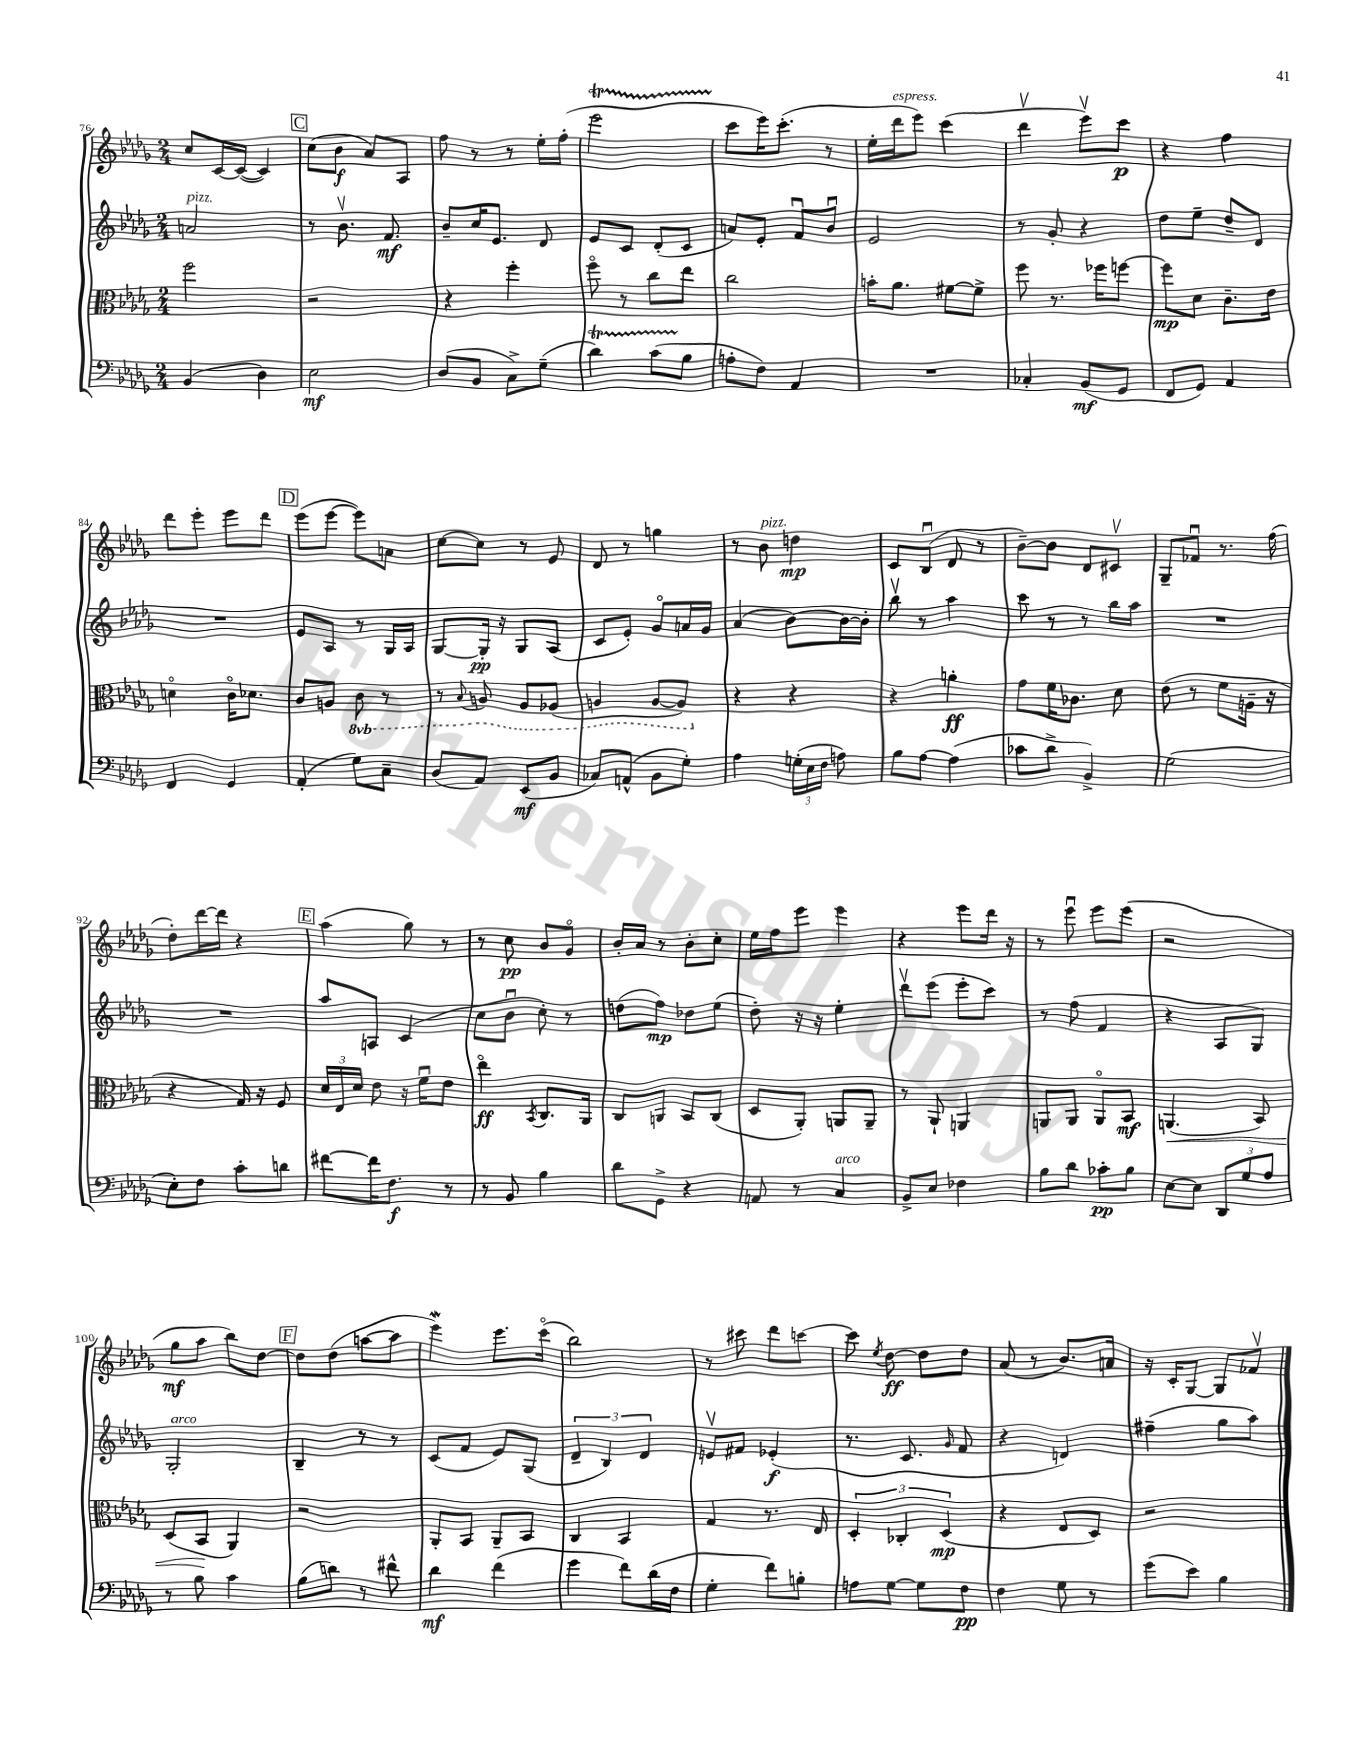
<<
\new StaffGroup <<
\new Staff = "s0" {
    \clef treble \key des \major \numericTimeSignature \time 2/4
    \autoBeamOff c''8[ c'16~ c'16]~( c'4) |
    \mark \markup { \box "C" } c''8[( bes'8]\f aes'8[) aes8] |
    f''8 r8 r8 ees''16[-. f''16]-.( |
    ees'''2\startTrillSpan |
    c'''8[\stopTrillSpan ees'''16) c'''8.]-.( r8 |
    ees''16[-. des'''16^\markup { \italic "espress." } ees'''8]) c'''4( |
    des'''4\upbow ees'''8[\upbow) c'''8]\p |
    r4 f''4 |
    des'''8[ ees'''8]-. ees'''8[ des'''8] |
    \mark \markup { \box "D" } ees'''8[( ees'''8]~ ees'''8[) a'8] |
    c''8[~ c''8] r8 ees'8 |
    des'8 r8 g''4 |
    r8 bes'8^\markup { \italic "pizz." } d''4\mp |
    c'8[ bes8]\downbow( des'8 r8 |
    bes'8[~--) bes'8] des'8[ cis'8]\upbow |
    ges8[-- fes'8]\downbow r8. f''16( |
    des''8[-.) des'''16~ des'''16] r4 |
    \mark \markup { \box "E" } aes''4( ges''8) r8 |
    r8 c''8\pp bes'8[ ges'8]\flageolet |
    bes'16[-. aes'16] r8 bes'8[-. c''8]-. |
    ees''16[ f''16 ees'''8] ees'''4 |
    r4 ees'''8[ des'''16] r16 |
    r8 ees'''8\downbow ees'''8[ ees'''8]( |
    r2 |
    ges''8[\mf aes''8] bes''8[) des''8]~ |
    \mark \markup { \box "F" } des''8[ des''8]( a''8[~ a''8] |
    ees'''4\mordent) ees'''8.[ c'''16]\flageolet( |
    bes''2) |
    r8 cis'''8 des'''8[ c'''8]~ |
    c'''8 \acciaccatura { ees''8 } des''8~\ff des''8[ des''8] |
    aes'8( r8 bes'8.[) a'16] |
    r16 c'16[-. ges8]~ ges8[ fes'8]\upbow \bar "|." |
}
\new Staff = "s1" {
    \clef treble \key des \major \numericTimeSignature \time 2/4
    \autoBeamOff a'2^\markup { \italic "pizz." } |
    \mark \markup { \box "C" } r8 bes'8.\upbow f'8.\mf |
    bes'8[-- c''16 ees'8.] des'8 |
    ees'8[ c'8] des'8[-.( c'8] |
    a'8[) ees'8]-. f'8[\downbow bes'8]\downbow |
    ees'2 |
    r8 ges'8-. r4 |
    des''8[ ees''8]-- des''8[-- des'8] |
    R2 |
    \mark \markup { \box "D" } ees'8[ aes8] r8 ges16[ aes16] |
    ges8[~ ges16]-.\pp r16 ges8[ aes8]( |
    c'8[ ees'8]-.) ges'8[\flageolet a'16 ges'16] |
    aes'4( bes'8[~) bes'16~ bes'16]-. |
    bes''8\upbow r8 aes''4 |
    c'''8 r8 r8 bes''16[ aes''16] |
    R2 |
    R2 |
    \mark \markup { \box "E" } aes''8[ a8] c'4( |
    c''8[ bes'8]\downbow c''8-.) r8 |
    d''8[( f''8]\mp) des''8[ ees''8]( |
    des''8-.) r16 r16 ees''4-. |
    des'''8[\upbow ees'''8]( ees'''8[-. c'''8]) |
    r8 f''8( f'4 |
    r4 aes8[ ges8]) |
    ges2-.^\markup { \italic "arco" } |
    \mark \markup { \box "F" } bes4-- r8 r8 |
    c'8[( f'8] ees'8[) ges8]( |
    \tuplet 3/2 { des'4-- bes4) des'4 } |
    e'8[\upbow fis'8] ees'4-.\f( |
    r8. c'8. \grace { ges'16 } f'8 |
    r4 d'4) |
    fis''4--( ges''8[ aes''8]) \bar "|." |
}
\new Staff = "s2" {
    \clef alto \key des \major \numericTimeSignature \time 2/4 \set Staff.ottavationMarkups = #ottavation-simple-ordinals
    \autoBeamOff f''2 |
    \mark \markup { \box "C" } r2 |
    r4 f''4-. |
    f''8\flageolet r8 c''8[ ees''8] |
    c''2 |
    b'16[-. aes'8.] fis'8[~ fis'8]-> |
    f''8 r8. fes''16[ f''8]~ |
    f''8[\mp des'8] c'8.[-- ees'16] |
    d'4\flageolet c'16[\flageolet des'8.] |
    \mark \markup { \box "D" } c'8[ a8] \ottava #-1 c8 r8 |
    r8 \appoggiatura { bes,8 } a,8 a,8[ aes,8]( |
    a,4 a,8[~ a,8]) \ottava #0 |
    r4 r4 |
    r4 a'4-.\ff |
    ges'8[ f'16 ces'8.] des'8 |
    ees'8( r8 f'8[ a16]-- r16 |
    r4 ges16) r16 f8 |
    \mark \markup { \box "E" } \tuplet 3/2 { des'16[ ees16 des'16] } ees'8 r16 f'16[\downbow ees'8] |
    ees''4\flageolet\ff \acciaccatura { bes,8 } c8.[ aes,16] |
    c8[ a,8] bes,8[ c8]( |
    des8[ aes,8]-.) a,8[ a,8]-- |
    r8 aes,8-! a,4 |
    a,8[ a,8] a,8[\flageolet bes,8]\mf |
    a,4.\<( bes,8) |
    des8[( bes,8]\! aes,4) |
    \mark \markup { \box "F" } r2 |
    aes,8[-. bes,8] aes,8[-- bes,8] |
    c4 bes,4 |
    ges4 r8. ees16 |
    \tuplet 3/2 { des4-. ces4-. des4\mp( } |
    r4 ees8[ des8]) |
    r2 \bar "|." |
}
\new Staff = "s3" {
    \clef bass \key des \major \numericTimeSignature \time 2/4
    \autoBeamOff bes,4( des4) |
    \mark \markup { \box "C" } ees2\mf |
    des8[( bes,8] c8[->) ges8]--( |
    des'4\startTrillSpan) c'8[( bes8]\stopTrillSpan |
    a8[-. f8]) aes,4 |
    R2 |
    ces4-. bes,8[\mf( ges,8] |
    f,8[ ges,8]) aes,4 |
    f,4 ges,4 |
    \mark \markup { \box "D" } aes,4-.( ges8[) c8]-- |
    des8[( aes,8]) ees,8[\mf( bes,8] |
    ces8[) a,8]-^( bes,8[ ges8]-.) |
    aes4 \tuplet 3/2 { g16[-.( ees16 f16] } a8) |
    bes8[ aes8]~ aes4( |
    ces'8[ des'8]-> bes,4->) |
    ges2( |
    ees8[-.) f8] c'8[-. d'8] |
    \mark \markup { \box "E" } fis'8[~ fis'16 f8.]\f r8 |
    r8 bes,8 bes4 |
    des'8[ ges,8]-> r4 |
    a,8 r8 c4^\markup { \italic "arco" } |
    bes,8[-> ees8] fes4 |
    bes8[ des'8] ces'8[-.\pp bes8] |
    ees8[~ ees8] \tuplet 3/2 { des,8[ ges8 aes8] } |
    r8 bes8 c'4 |
    \mark \markup { \box "F" } bes8[( d'8]) r8 fis'8-^ |
    des'4\mf f'4( |
    ges'4 f'8[) des'16( f16] |
    ges4-. f'8[) b8]-. |
    a8[ ges8]~ ges8[ f8]\pp |
    f4 ges8 r8 |
    ges'8[( ees'8]) bes4 \bar "|." |
}
>>
>>
\layout { \context { \Score currentBarNumber = #76 } }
__________
__The problem__
Edit the notation in the data above so that "espress." becomes "dolce", and keep every other character the same. Give only the revised text, without the pictures.

__The solution__
<<
\new StaffGroup <<
\new Staff = "s0" {
    \clef treble \key des \major \numericTimeSignature \time 2/4
    \autoBeamOff c''8[ c'16~ c'16]~( c'4) |
    \mark \markup { \box "C" } c''8[( bes'8]\f aes'8[) aes8] |
    f''8 r8 r8 ees''16[-. f''16]-.( |
    ees'''2\startTrillSpan |
    c'''8[\stopTrillSpan ees'''16) c'''8.]-.( r8 |
    ees''16[-. des'''16^\markup { \italic "dolce" } ees'''8]) c'''4( |
    des'''4\upbow ees'''8[\upbow) c'''8]\p |
    r4 f''4 |
    des'''8[ ees'''8]-. ees'''8[ des'''8] |
    \mark \markup { \box "D" } ees'''8[( ees'''8]~ ees'''8[) a'8] |
    c''8[~ c''8] r8 ees'8 |
    des'8 r8 g''4 |
    r8 bes'8^\markup { \italic "pizz." } d''4\mp |
    c'8[ bes8]\downbow( des'8 r8 |
    bes'8[~--) bes'8] des'8[ cis'8]\upbow |
    ges8[-- fes'8]\downbow r8. f''16( |
    des''8[-.) des'''16~ des'''16] r4 |
    \mark \markup { \box "E" } aes''4( ges''8) r8 |
    r8 c''8\pp bes'8[ ges'8]\flageolet |
    bes'16[-. aes'16] r8 bes'8[-. c''8]-. |
    ees''16[ f''16 ees'''8] ees'''4 |
    r4 ees'''8[ des'''16] r16 |
    r8 ees'''8\downbow ees'''8[ ees'''8]( |
    r2 |
    ges''8[\mf aes''8] bes''8[) des''8]~ |
    \mark \markup { \box "F" } des''8[ des''8]( a''8[~ a''8] |
    ees'''4\mordent) ees'''8.[ c'''16]\flageolet( |
    bes''2) |
    r8 cis'''8 des'''8[ c'''8]~ |
    c'''8 \acciaccatura { ees''8 } des''8~\ff des''8[ des''8] |
    aes'8( r8 bes'8.[) a'16] |
    r16 c'16[-. ges8]~ ges8[ fes'8]\upbow \bar "|." |
}
\new Staff = "s1" {
    \clef treble \key des \major \numericTimeSignature \time 2/4
    \autoBeamOff a'2^\markup { \italic "pizz." } |
    \mark \markup { \box "C" } r8 bes'8.\upbow f'8.\mf |
    bes'8[-- c''16 ees'8.] des'8 |
    ees'8[ c'8] des'8[-.( c'8] |
    a'8[) ees'8]-. f'8[\downbow bes'8]\downbow |
    ees'2 |
    r8 ges'8-. r4 |
    des''8[ ees''8]-- des''8[-- des'8] |
    R2 |
    \mark \markup { \box "D" } ees'8[ aes8] r8 ges16[ aes16] |
    ges8[~ ges16]-.\pp r16 ges8[ aes8]( |
    c'8[ ees'8]-.) ges'8[\flageolet a'16 ges'16] |
    aes'4( bes'8[~) bes'16~ bes'16]-. |
    bes''8\upbow r8 aes''4 |
    c'''8 r8 r8 bes''16[ aes''16] |
    R2 |
    R2 |
    \mark \markup { \box "E" } aes''8[ a8] c'4( |
    c''8[ bes'8]\downbow c''8-.) r8 |
    d''8[( f''8]\mp) des''8[ ees''8]( |
    des''8-.) r16 r16 ees''4-. |
    des'''8[\upbow ees'''8]( ees'''8[-. c'''8]) |
    r8 f''8( f'4 |
    r4 aes8[ ges8]) |
    ges2-.^\markup { \italic "arco" } |
    \mark \markup { \box "F" } bes4-- r8 r8 |
    c'8[( f'8] ees'8[) ges8]( |
    \tuplet 3/2 { des'4-- bes4) des'4 } |
    e'8[\upbow fis'8] ees'4-.\f( |
    r8. c'8. \grace { ges'16 } f'8 |
    r4 d'4) |
    fis''4--( ges''8[ aes''8]) \bar "|." |
}
\new Staff = "s2" {
    \clef alto \key des \major \numericTimeSignature \time 2/4 \set Staff.ottavationMarkups = #ottavation-simple-ordinals
    \autoBeamOff f''2 |
    \mark \markup { \box "C" } r2 |
    r4 f''4-. |
    f''8\flageolet r8 c''8[ ees''8] |
    c''2 |
    b'16[-. aes'8.] fis'8[~ fis'8]-> |
    f''8 r8. fes''16[ f''8]~ |
    f''8[\mp des'8] c'8.[-- ees'16] |
    d'4\flageolet c'16[\flageolet des'8.] |
    \mark \markup { \box "D" } c'8[ a8] \ottava #-1 c8 r8 |
    r8 \appoggiatura { bes,8 } a,8 a,8[ aes,8]( |
    a,4 a,8[~ a,8]) \ottava #0 |
    r4 r4 |
    r4 a'4-.\ff |
    ges'8[ f'16 ces'8.] des'8 |
    ees'8( r8 f'8[ a16]-- r16 |
    r4 ges16) r16 f8 |
    \mark \markup { \box "E" } \tuplet 3/2 { des'16[ ees16 des'16] } ees'8 r16 f'16[\downbow ees'8] |
    ees''4\flageolet\ff \acciaccatura { bes,8 } c8.[ aes,16] |
    c8[ a,8] bes,8[ c8]( |
    des8[ aes,8]-.) a,8[ a,8]-- |
    r8 aes,8-! a,4 |
    a,8[ a,8] a,8[\flageolet bes,8]\mf |
    a,4.\<( bes,8) |
    des8[( bes,8]\! aes,4) |
    \mark \markup { \box "F" } r2 |
    aes,8[-. bes,8] aes,8[-- bes,8] |
    c4 bes,4 |
    ges4 r8. ees16 |
    \tuplet 3/2 { des4-. ces4-. des4\mp( } |
    r4 ees8[ des8]) |
    r2 \bar "|." |
}
\new Staff = "s3" {
    \clef bass \key des \major \numericTimeSignature \time 2/4
    \autoBeamOff bes,4( des4) |
    \mark \markup { \box "C" } ees2\mf |
    des8[( bes,8] c8[->) ges8]--( |
    des'4\startTrillSpan) c'8[( bes8]\stopTrillSpan |
    a8[-. f8]) aes,4 |
    R2 |
    ces4-. bes,8[\mf( ges,8] |
    f,8[ ges,8]) aes,4 |
    f,4 ges,4 |
    \mark \markup { \box "D" } aes,4-.( ges8[) c8]-- |
    des8[( aes,8]) ees,8[\mf( bes,8] |
    ces8[) a,8]-^( bes,8[ ges8]-.) |
    aes4 \tuplet 3/2 { g16[-.( ees16 f16] } a8) |
    bes8[ aes8]~ aes4( |
    ces'8[ des'8]-> bes,4->) |
    ges2( |
    ees8[-.) f8] c'8[-. d'8] |
    \mark \markup { \box "E" } fis'8[~ fis'16 f8.]\f r8 |
    r8 bes,8 bes4 |
    des'8[ ges,8]-> r4 |
    a,8 r8 c4^\markup { \italic "arco" } |
    bes,8[-> ees8] fes4 |
    bes8[ des'8] ces'8[-.\pp bes8] |
    ees8[~ ees8] \tuplet 3/2 { des,8[ ges8 aes8] } |
    r8 bes8 c'4 |
    \mark \markup { \box "F" } bes8[( d'8]) r8 fis'8-^ |
    des'4\mf f'4( |
    ges'4 f'8[) des'16( f16] |
    ges4-. f'8[) b8]-. |
    a8[ ges8]~ ges8[ f8]\pp |
    f4 ges8 r8 |
    ges'8[( ees'8]) bes4 \bar "|." |
}
>>
>>
\layout { \context { \Score currentBarNumber = #76 } }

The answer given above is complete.